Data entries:
= = =
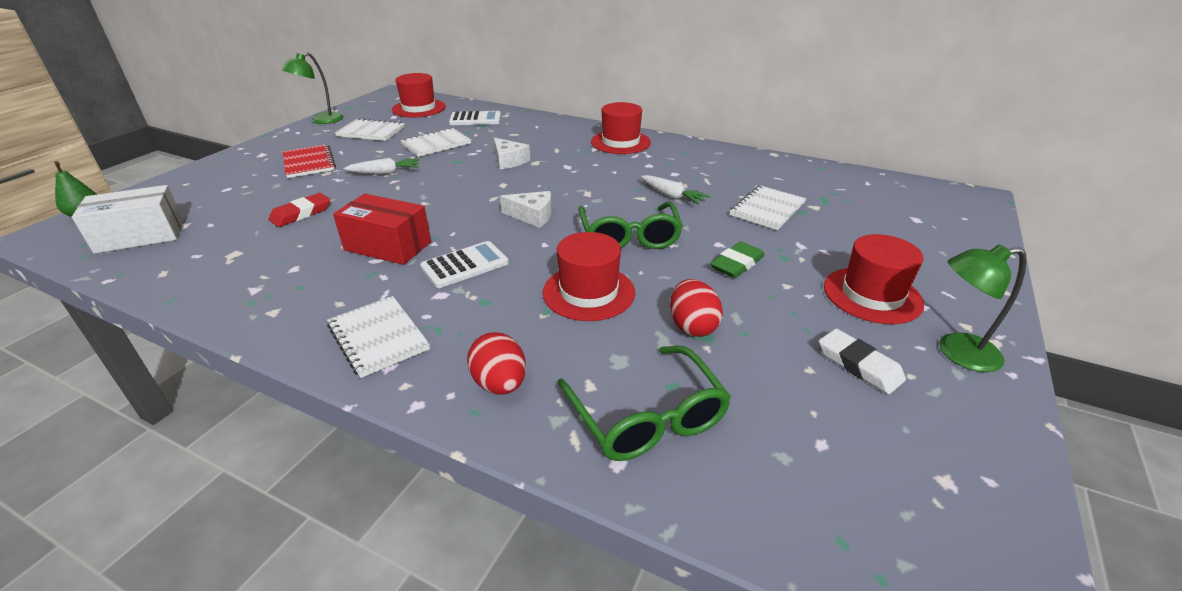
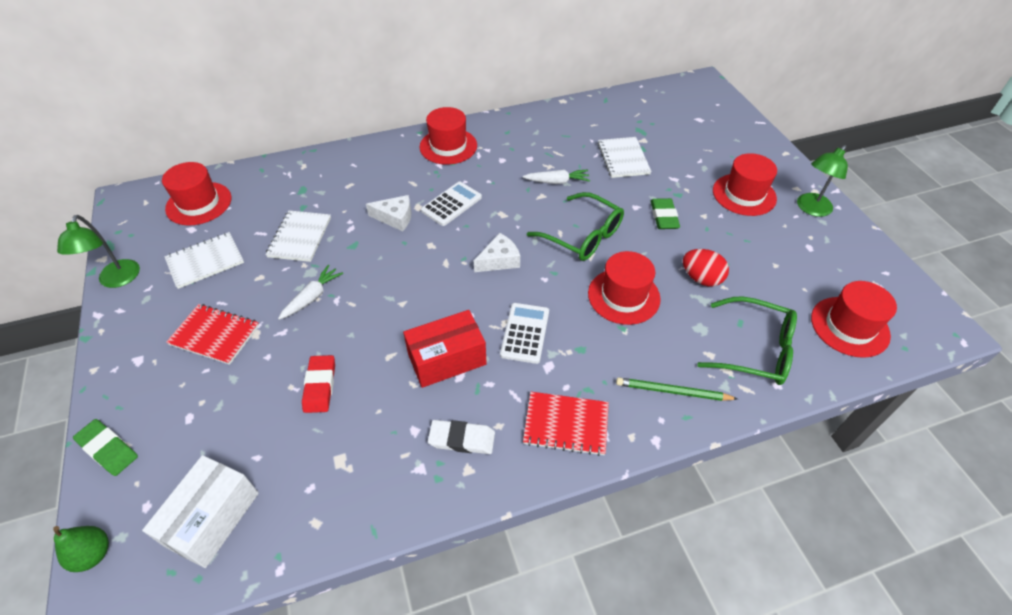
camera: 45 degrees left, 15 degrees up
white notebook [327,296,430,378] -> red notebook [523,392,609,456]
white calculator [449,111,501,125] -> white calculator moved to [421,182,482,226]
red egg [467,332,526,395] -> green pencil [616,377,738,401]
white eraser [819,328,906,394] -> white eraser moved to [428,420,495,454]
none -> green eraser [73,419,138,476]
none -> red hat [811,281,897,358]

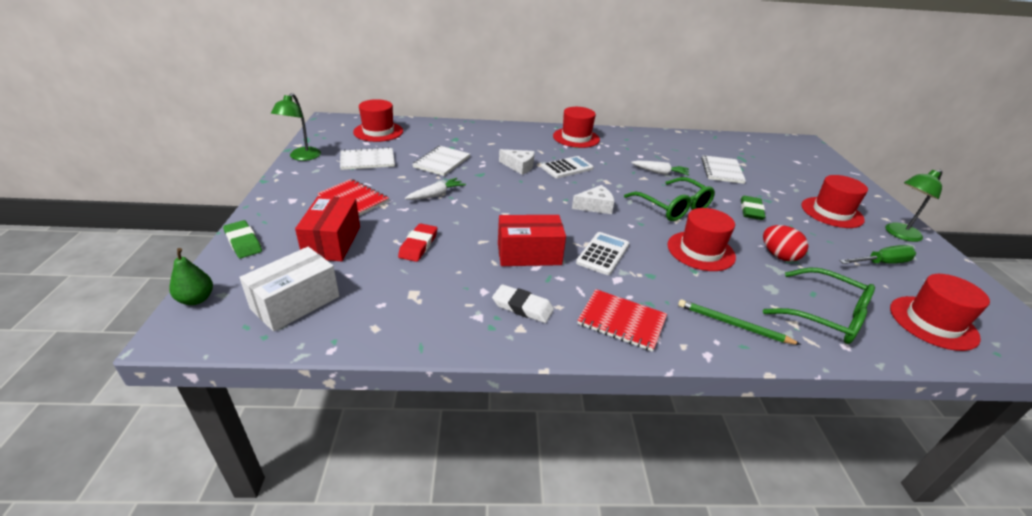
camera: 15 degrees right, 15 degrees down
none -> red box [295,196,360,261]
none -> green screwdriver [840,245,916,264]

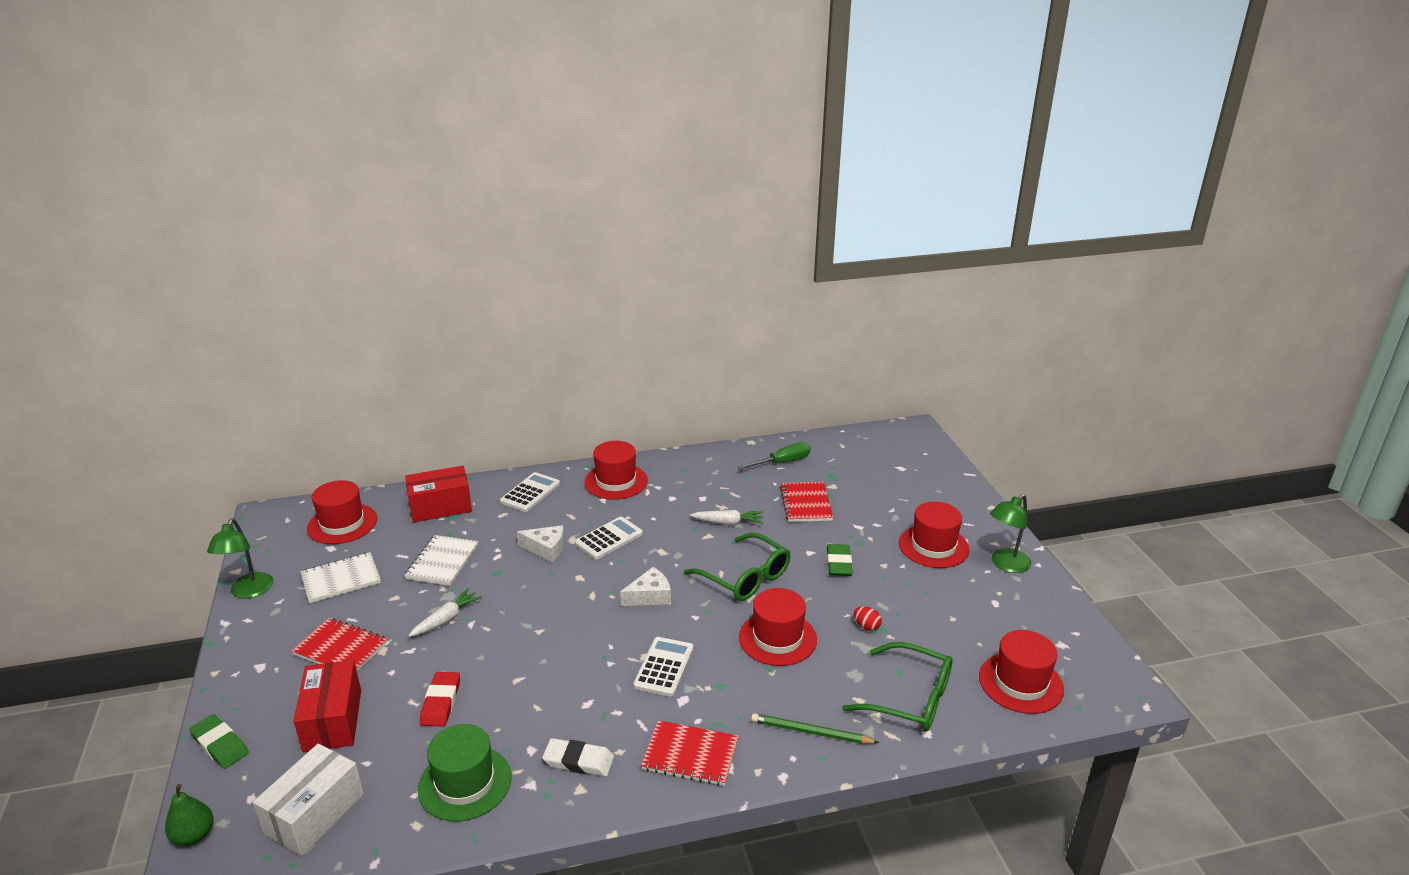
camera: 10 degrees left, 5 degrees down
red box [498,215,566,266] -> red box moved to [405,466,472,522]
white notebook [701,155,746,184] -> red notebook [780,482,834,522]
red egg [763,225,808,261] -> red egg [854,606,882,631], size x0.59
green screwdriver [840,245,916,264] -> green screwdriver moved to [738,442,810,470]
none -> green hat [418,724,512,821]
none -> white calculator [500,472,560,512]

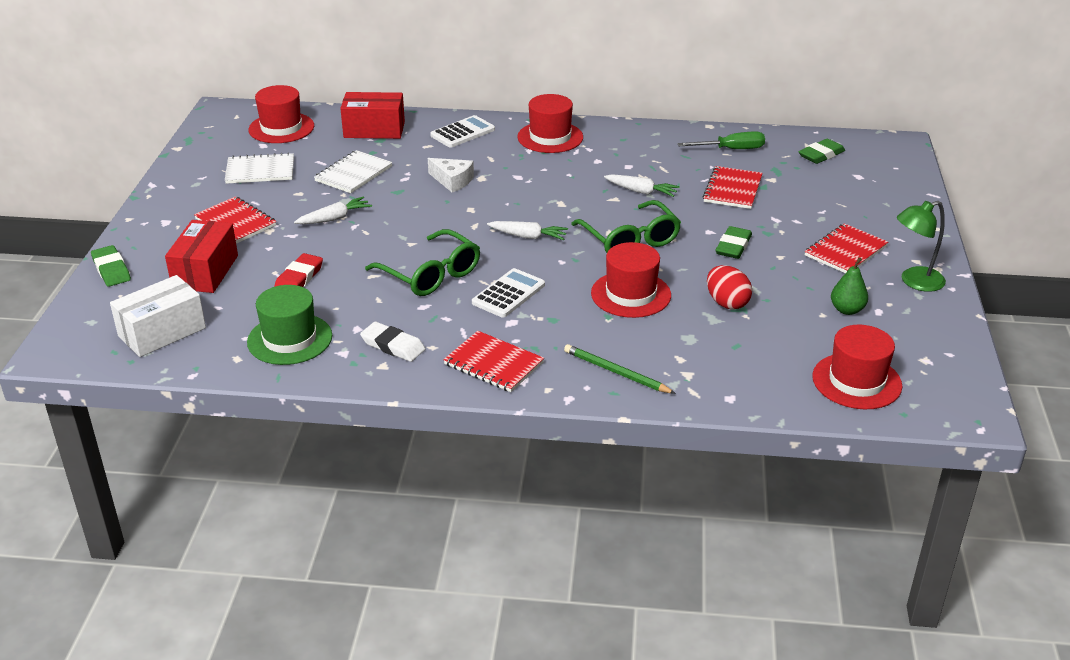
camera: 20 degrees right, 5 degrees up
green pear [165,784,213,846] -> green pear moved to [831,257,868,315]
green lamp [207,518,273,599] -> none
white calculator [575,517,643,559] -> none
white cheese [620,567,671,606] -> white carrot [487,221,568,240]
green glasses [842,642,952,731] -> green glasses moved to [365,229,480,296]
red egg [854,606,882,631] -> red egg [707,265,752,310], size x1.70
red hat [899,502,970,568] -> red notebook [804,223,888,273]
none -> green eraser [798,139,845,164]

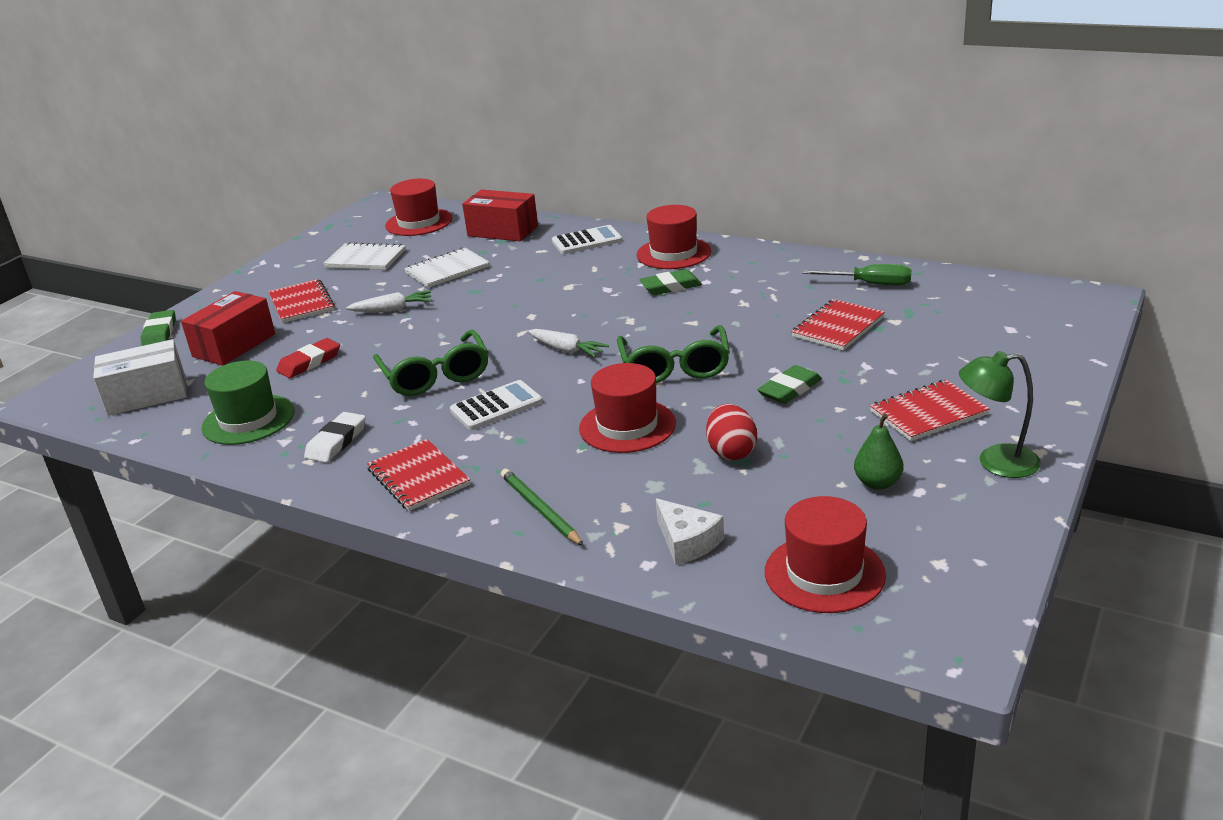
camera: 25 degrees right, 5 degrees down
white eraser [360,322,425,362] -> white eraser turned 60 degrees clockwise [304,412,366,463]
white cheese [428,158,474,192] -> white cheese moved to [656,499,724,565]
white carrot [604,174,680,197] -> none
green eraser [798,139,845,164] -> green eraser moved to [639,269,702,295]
= = =
From the records above, give again only the part that opens with the line containing "camera: 20 degrees right, 5 degrees up" and closes with the line containing "camera: 25 degrees right, 5 degrees down". Keep both ends but drop the pictures.

== Task result ==
camera: 20 degrees right, 5 degrees up
green pear [165,784,213,846] -> green pear moved to [831,257,868,315]
green lamp [207,518,273,599] -> none
white calculator [575,517,643,559] -> none
white cheese [620,567,671,606] -> white carrot [487,221,568,240]
green glasses [842,642,952,731] -> green glasses moved to [365,229,480,296]
red egg [854,606,882,631] -> red egg [707,265,752,310], size x1.70
red hat [899,502,970,568] -> red notebook [804,223,888,273]
none -> green eraser [798,139,845,164]

camera: 25 degrees right, 5 degrees down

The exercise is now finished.